■ WORK TO COMPLETE
Only one portion of the data is to be written out: from the line bearing "(420, 234) = (340, 292): green" through the line bearing "(477, 148) = (448, 336): black". Write it exactly as it appears.

[SOURCE MATERIAL Boundary: Start]

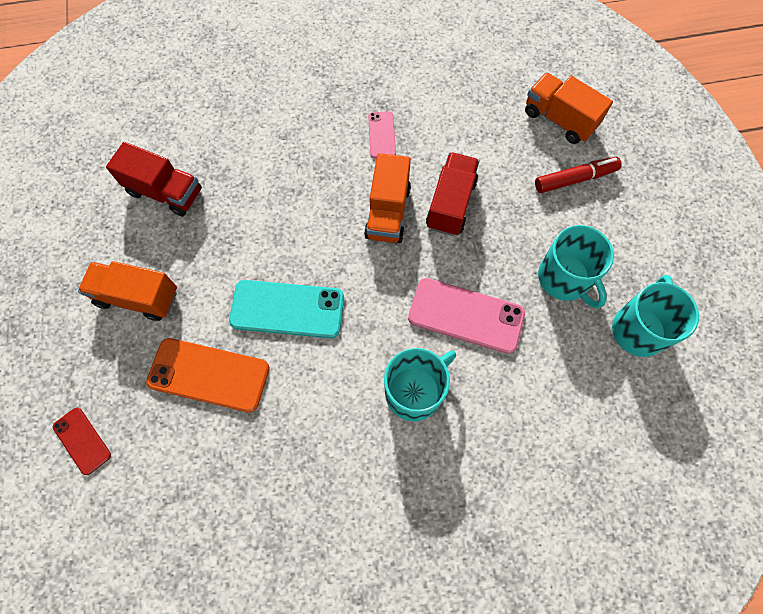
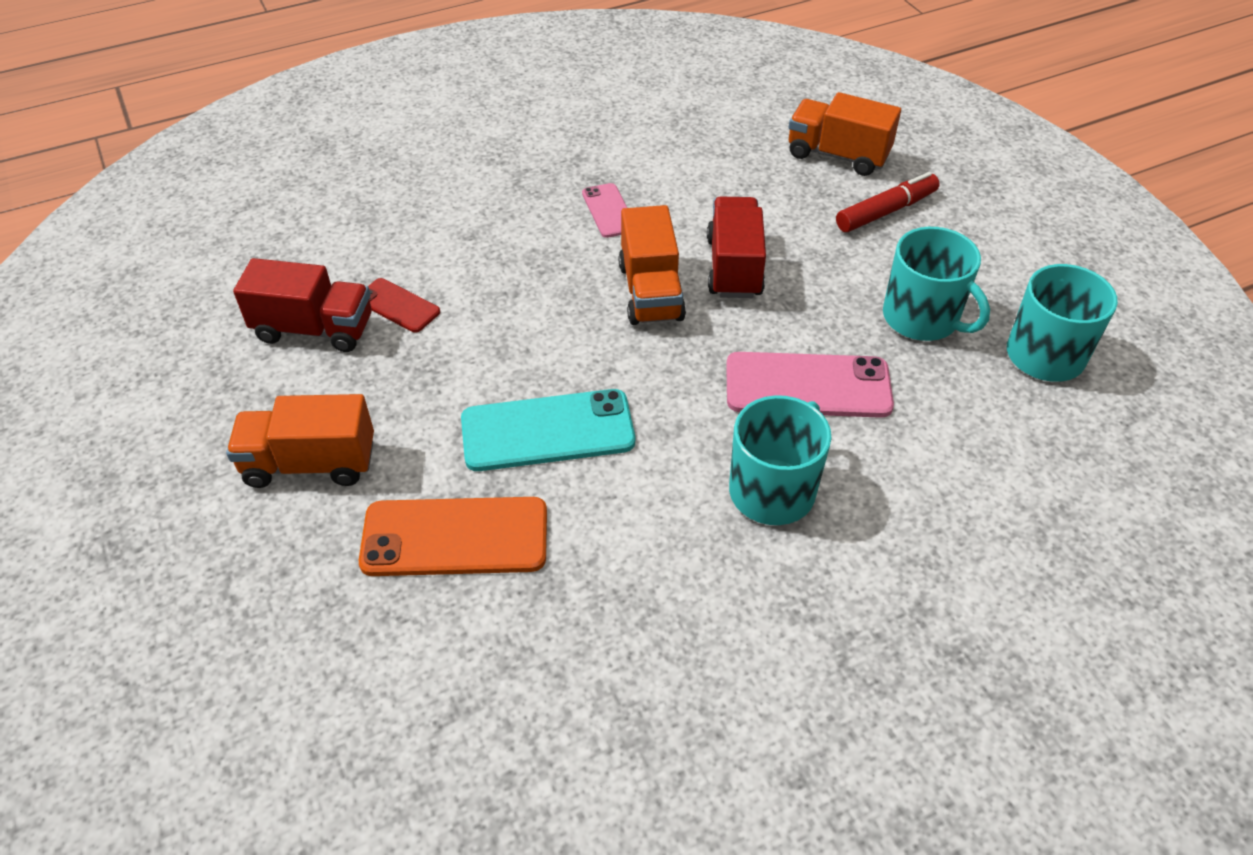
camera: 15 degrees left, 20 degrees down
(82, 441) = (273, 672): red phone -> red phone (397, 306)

[SOURCE MATERIAL Boundary: End]
[SOURCE MATERIAL Boundary: Start]

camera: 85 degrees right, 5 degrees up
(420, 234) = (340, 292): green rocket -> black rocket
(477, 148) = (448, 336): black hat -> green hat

[SOURCE MATERIAL Boundary: End]

■ TASK ANSWER
(420, 234) = (340, 292): green rocket -> black rocket
(477, 148) = (448, 336): black hat -> green hat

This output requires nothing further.